**Description of the task:** Copy out each line of the data below word for word, with no changes.

**Data excerpts:**
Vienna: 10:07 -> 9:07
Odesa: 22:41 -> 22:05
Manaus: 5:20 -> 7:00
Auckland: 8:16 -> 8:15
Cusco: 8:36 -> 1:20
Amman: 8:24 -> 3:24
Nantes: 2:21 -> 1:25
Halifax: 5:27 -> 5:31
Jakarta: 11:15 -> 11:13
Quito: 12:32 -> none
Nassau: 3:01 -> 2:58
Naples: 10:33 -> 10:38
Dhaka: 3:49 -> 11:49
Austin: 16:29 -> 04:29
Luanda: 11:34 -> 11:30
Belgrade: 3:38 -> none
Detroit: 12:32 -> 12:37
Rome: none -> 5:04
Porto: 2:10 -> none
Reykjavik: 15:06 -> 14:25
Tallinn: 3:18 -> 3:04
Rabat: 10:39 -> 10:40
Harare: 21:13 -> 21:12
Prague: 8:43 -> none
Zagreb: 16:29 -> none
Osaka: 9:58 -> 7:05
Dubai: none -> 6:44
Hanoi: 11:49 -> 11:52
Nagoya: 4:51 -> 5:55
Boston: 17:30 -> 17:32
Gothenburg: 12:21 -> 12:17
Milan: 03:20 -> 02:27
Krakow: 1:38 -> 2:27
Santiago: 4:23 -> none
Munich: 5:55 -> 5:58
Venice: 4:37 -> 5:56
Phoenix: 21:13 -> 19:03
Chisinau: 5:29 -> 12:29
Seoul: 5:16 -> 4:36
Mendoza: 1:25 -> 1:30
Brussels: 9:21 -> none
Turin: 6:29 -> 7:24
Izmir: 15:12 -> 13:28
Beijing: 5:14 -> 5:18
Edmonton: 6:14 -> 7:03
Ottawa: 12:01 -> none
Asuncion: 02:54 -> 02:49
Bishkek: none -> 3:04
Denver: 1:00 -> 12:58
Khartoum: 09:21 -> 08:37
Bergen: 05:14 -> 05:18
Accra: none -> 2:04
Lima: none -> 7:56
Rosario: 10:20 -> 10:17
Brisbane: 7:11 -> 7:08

**Result for this task:**
Vienna: 10:07 -> 9:07
Odesa: 22:41 -> 22:05
Manaus: 5:20 -> 7:00
Auckland: 8:16 -> 8:15
Cusco: 8:36 -> 1:20
Amman: 8:24 -> 3:24
Nantes: 2:21 -> 1:25
Halifax: 5:27 -> 5:31
Jakarta: 11:15 -> 11:13
Quito: 12:32 -> none
Nassau: 3:01 -> 2:58
Naples: 10:33 -> 10:38
Dhaka: 3:49 -> 11:49
Austin: 16:29 -> 04:29
Luanda: 11:34 -> 11:30
Belgrade: 3:38 -> none
Detroit: 12:32 -> 12:37
Rome: none -> 5:04
Porto: 2:10 -> none
Reykjavik: 15:06 -> 14:25
Tallinn: 3:18 -> 3:04
Rabat: 10:39 -> 10:40
Harare: 21:13 -> 21:12
Prague: 8:43 -> none
Zagreb: 16:29 -> none
Osaka: 9:58 -> 7:05
Dubai: none -> 6:44
Hanoi: 11:49 -> 11:52
Nagoya: 4:51 -> 5:55
Boston: 17:30 -> 17:32
Gothenburg: 12:21 -> 12:17
Milan: 03:20 -> 02:27
Krakow: 1:38 -> 2:27
Santiago: 4:23 -> none
Munich: 5:55 -> 5:58
Venice: 4:37 -> 5:56
Phoenix: 21:13 -> 19:03
Chisinau: 5:29 -> 12:29
Seoul: 5:16 -> 4:36
Mendoza: 1:25 -> 1:30
Brussels: 9:21 -> none
Turin: 6:29 -> 7:24
Izmir: 15:12 -> 13:28
Beijing: 5:14 -> 5:18
Edmonton: 6:14 -> 7:03
Ottawa: 12:01 -> none
Asuncion: 02:54 -> 02:49
Bishkek: none -> 3:04
Denver: 1:00 -> 12:58
Khartoum: 09:21 -> 08:37
Bergen: 05:14 -> 05:18
Accra: none -> 2:04
Lima: none -> 7:56
Rosario: 10:20 -> 10:17
Brisbane: 7:11 -> 7:08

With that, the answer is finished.